Version comparison data:
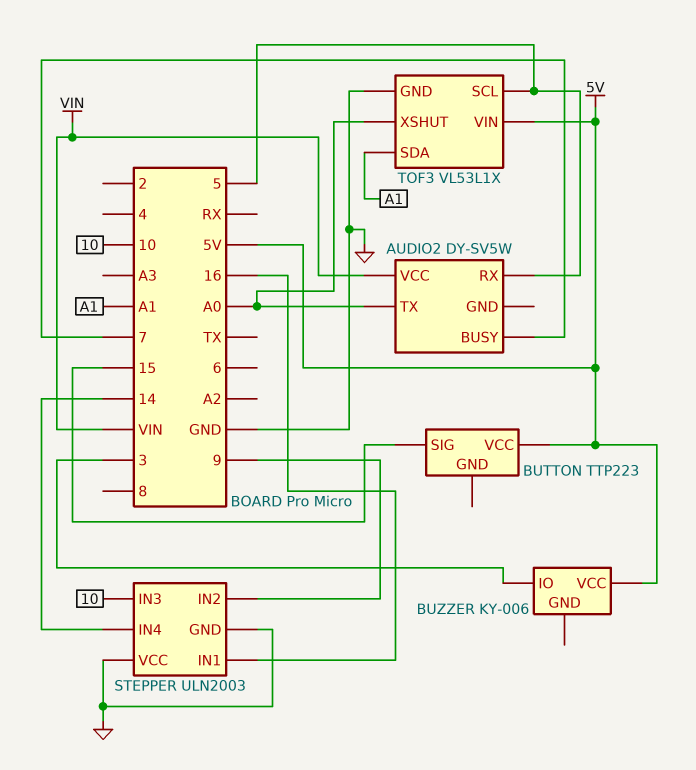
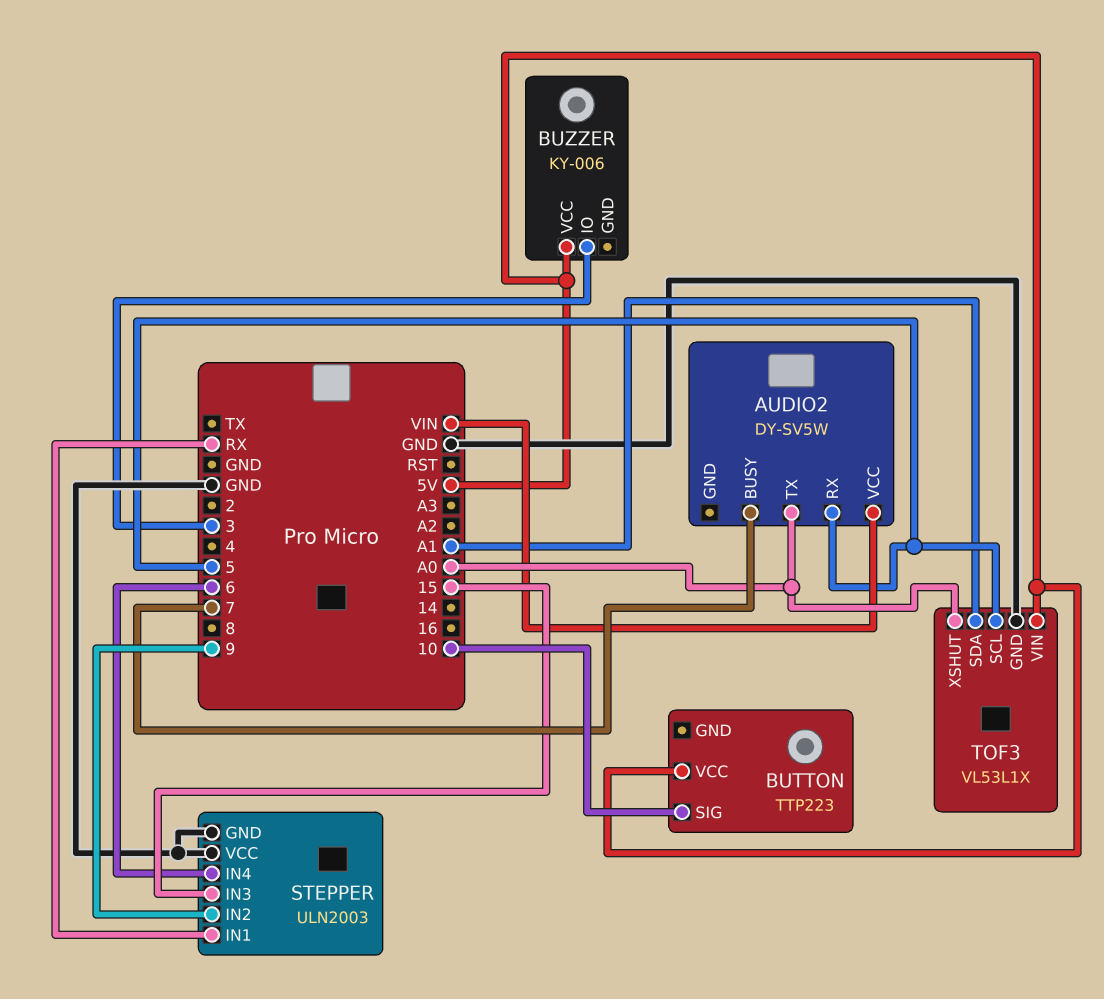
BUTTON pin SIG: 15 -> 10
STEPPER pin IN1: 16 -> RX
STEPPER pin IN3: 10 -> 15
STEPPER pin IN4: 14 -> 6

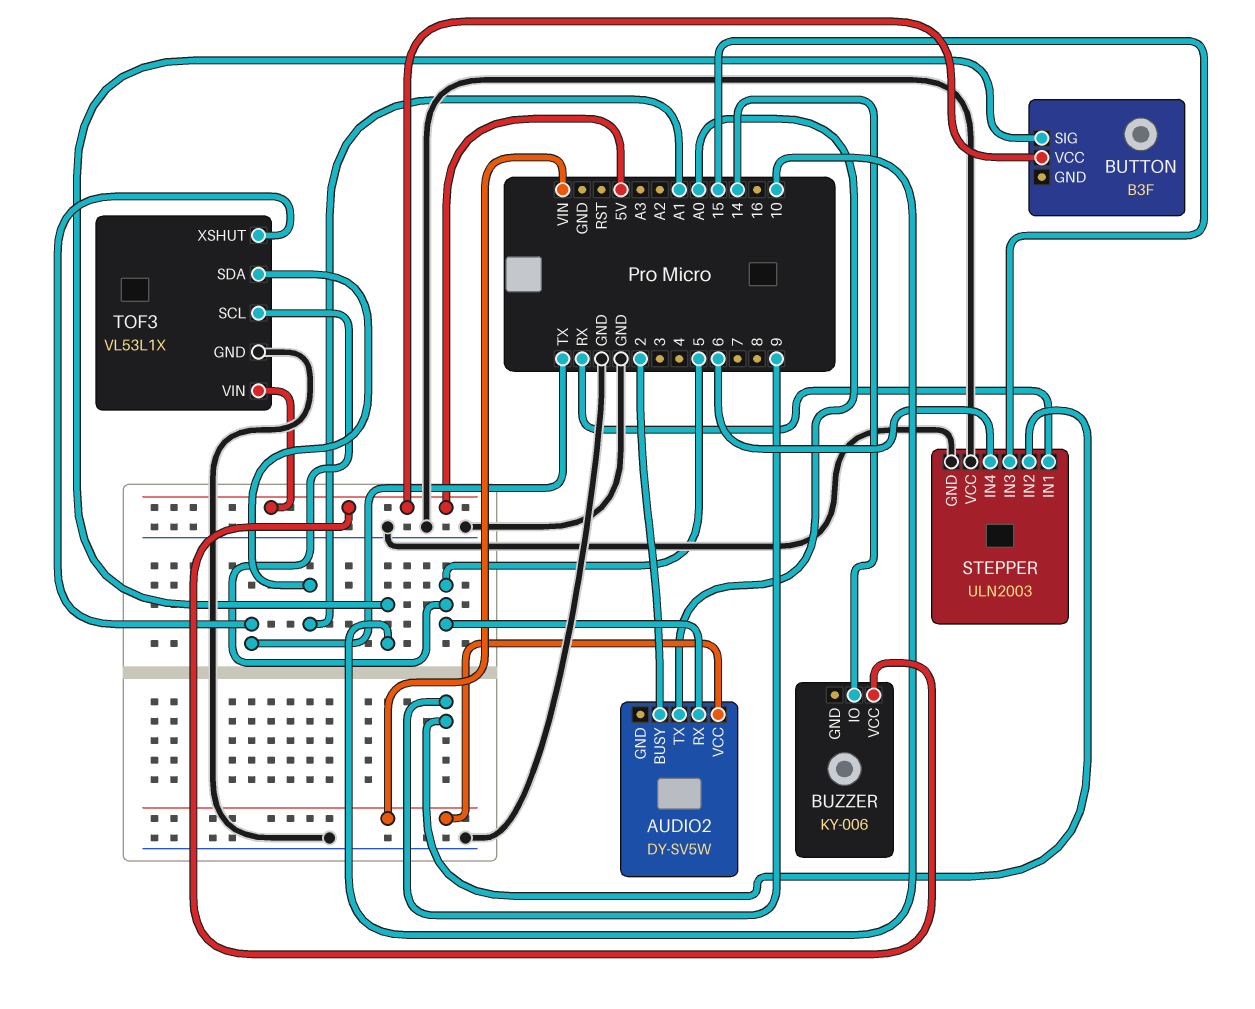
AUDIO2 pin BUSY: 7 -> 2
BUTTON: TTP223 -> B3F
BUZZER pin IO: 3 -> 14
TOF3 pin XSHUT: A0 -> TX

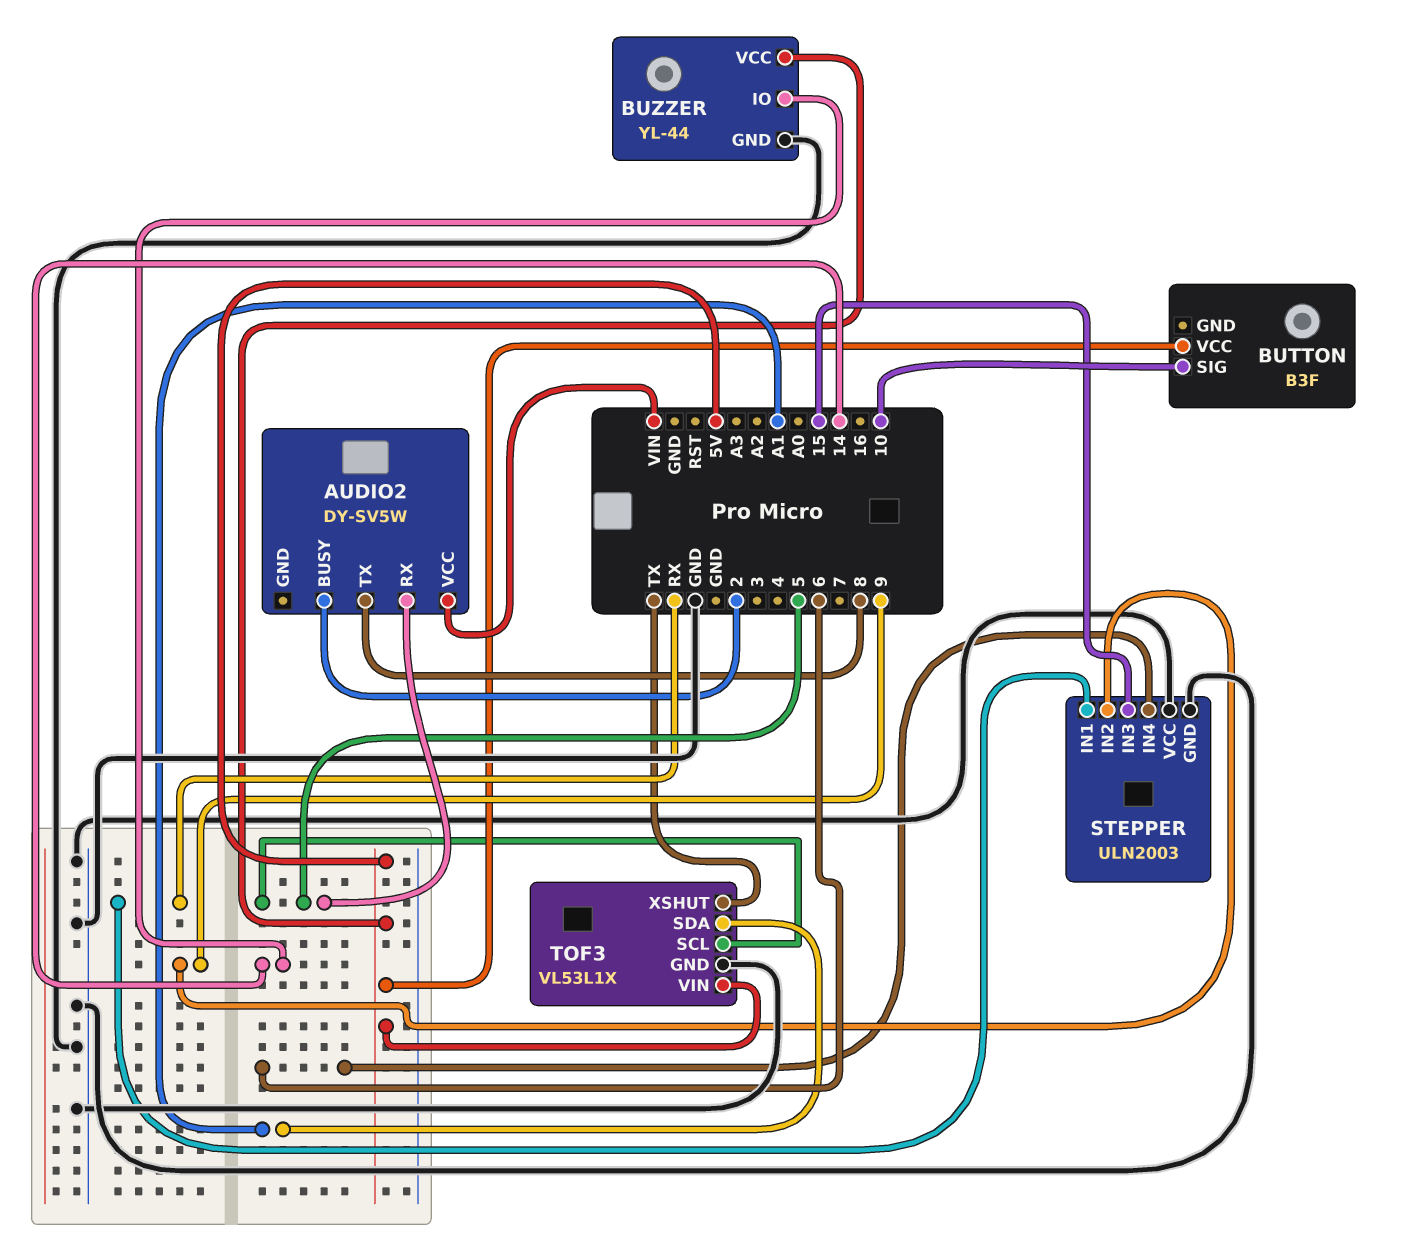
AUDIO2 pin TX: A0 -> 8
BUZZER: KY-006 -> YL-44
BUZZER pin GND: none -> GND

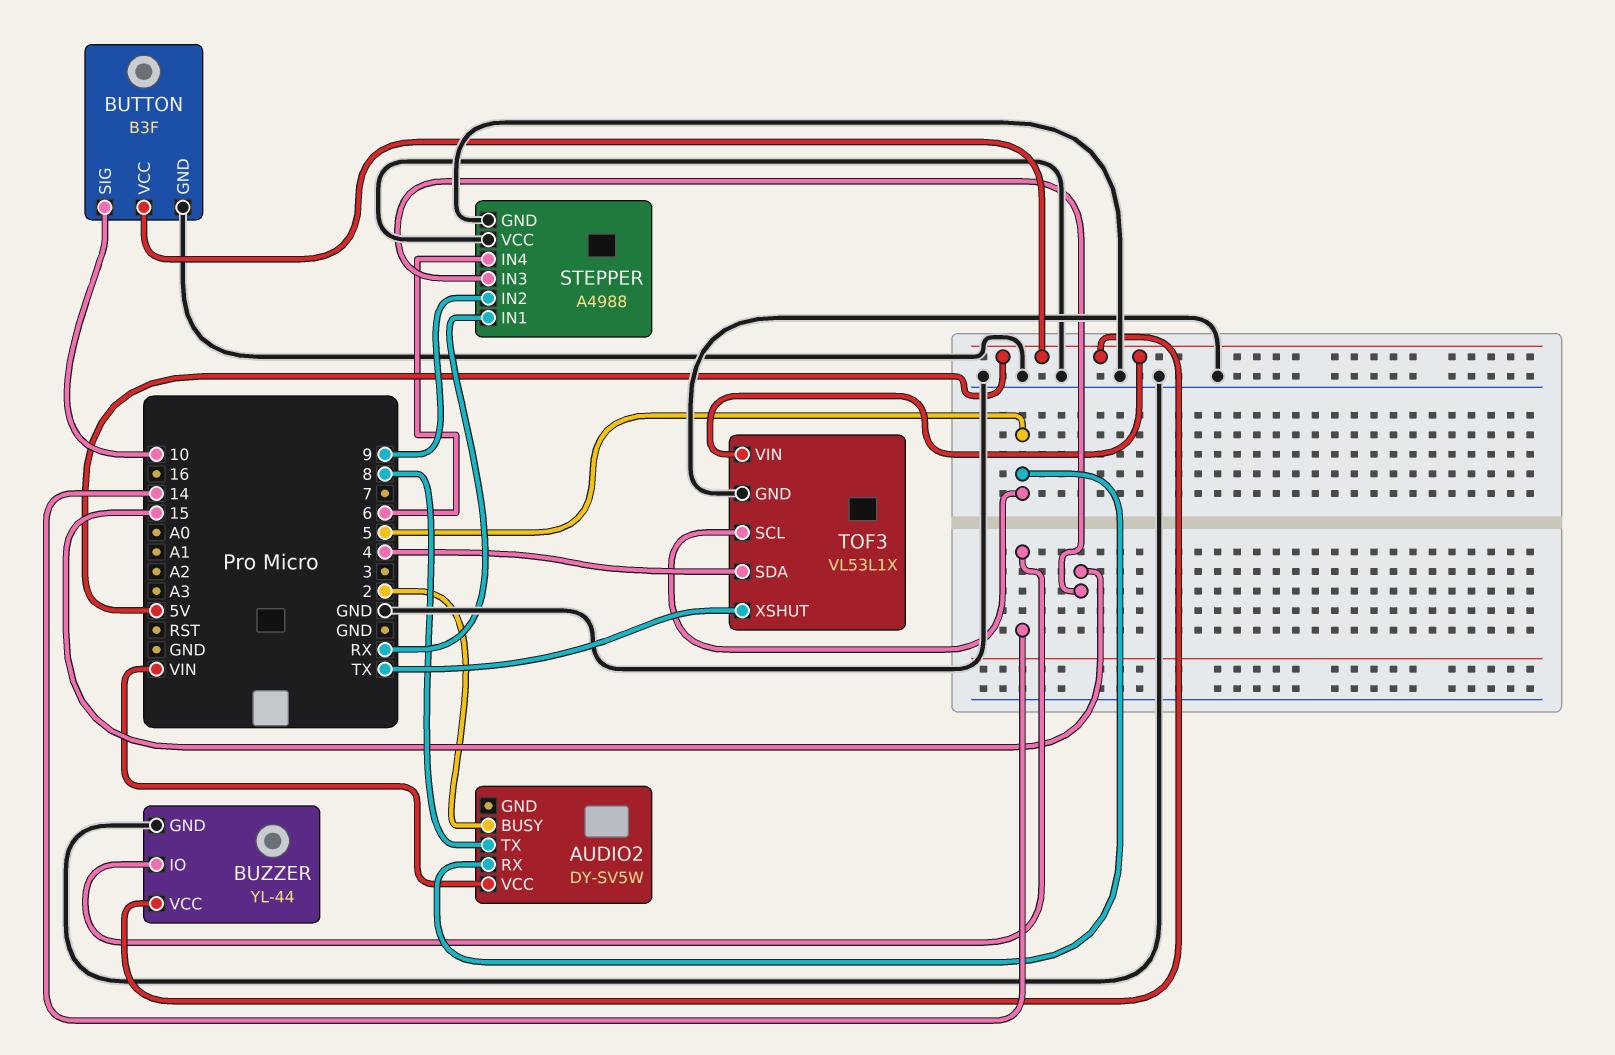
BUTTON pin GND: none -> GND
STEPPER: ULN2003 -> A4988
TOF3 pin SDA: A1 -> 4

--

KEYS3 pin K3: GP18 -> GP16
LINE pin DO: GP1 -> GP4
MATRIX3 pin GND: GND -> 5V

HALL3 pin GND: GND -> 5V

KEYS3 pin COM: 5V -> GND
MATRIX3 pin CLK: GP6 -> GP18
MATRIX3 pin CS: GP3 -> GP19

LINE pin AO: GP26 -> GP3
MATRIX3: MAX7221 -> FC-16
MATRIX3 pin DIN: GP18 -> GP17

### ACTIVITY
Look through the entries above, and wherever a line holds the word "STEPPER", copy it.

### TASK SOLUTION
STEPPER pin IN1: 16 -> RX
STEPPER pin IN3: 10 -> 15
STEPPER pin IN4: 14 -> 6
STEPPER: ULN2003 -> A4988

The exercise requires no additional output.